------ INPUT MATERIAL

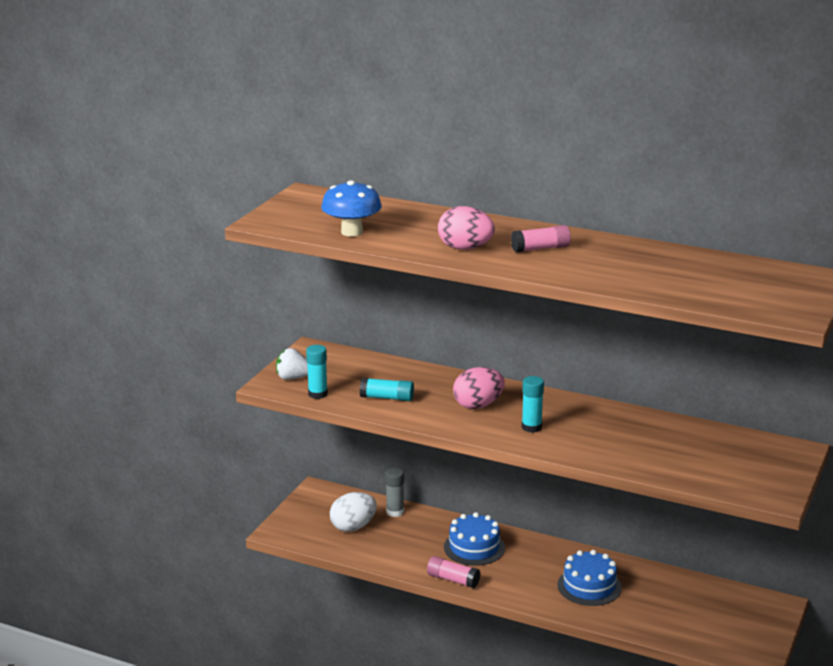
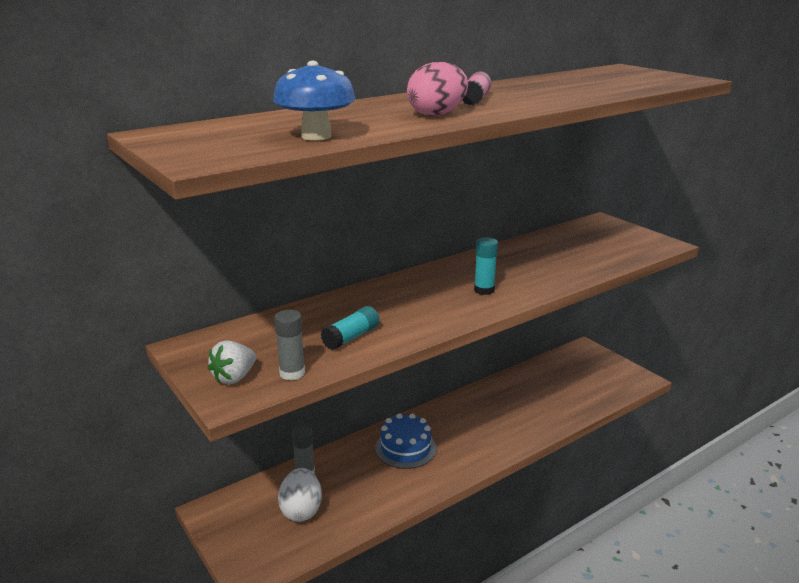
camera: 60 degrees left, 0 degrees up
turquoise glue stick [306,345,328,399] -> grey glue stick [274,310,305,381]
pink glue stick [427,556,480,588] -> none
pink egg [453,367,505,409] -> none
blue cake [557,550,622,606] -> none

------------
------ INPUT MATERIAL

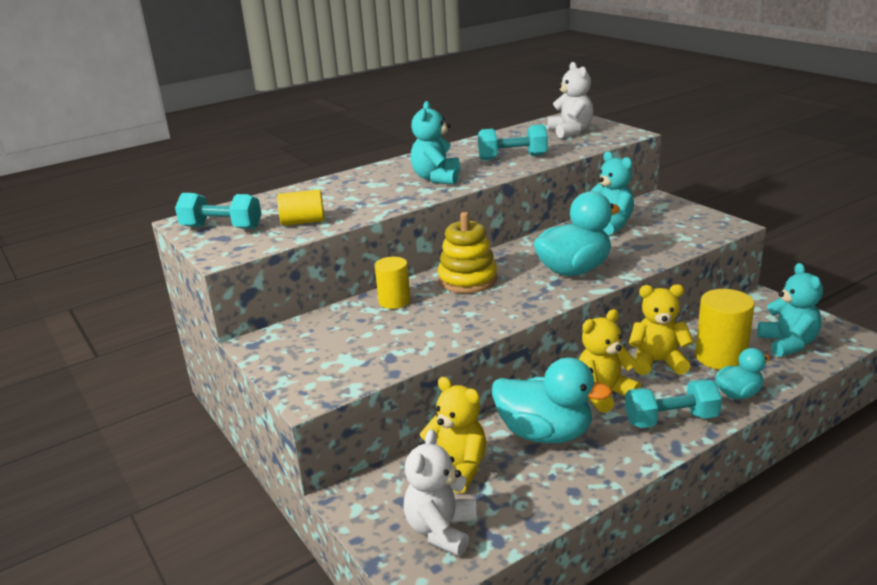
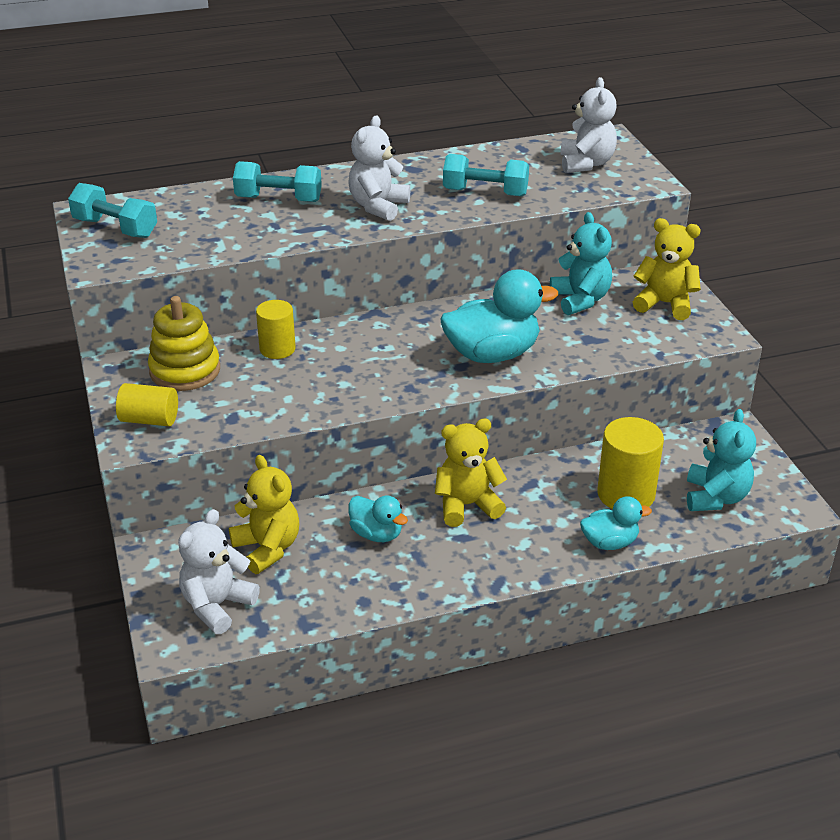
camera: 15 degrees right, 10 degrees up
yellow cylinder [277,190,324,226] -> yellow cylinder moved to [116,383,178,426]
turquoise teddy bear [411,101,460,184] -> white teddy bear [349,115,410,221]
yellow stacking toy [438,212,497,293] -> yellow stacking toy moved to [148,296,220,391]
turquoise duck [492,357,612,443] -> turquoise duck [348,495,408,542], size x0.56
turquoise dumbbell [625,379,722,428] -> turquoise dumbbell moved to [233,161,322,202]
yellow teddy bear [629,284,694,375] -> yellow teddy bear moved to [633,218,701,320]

------------

WORK ORDER | On how many lines of the material does the word "teddy" appear? Reply with the number alone.

FINAL ANSWER | 2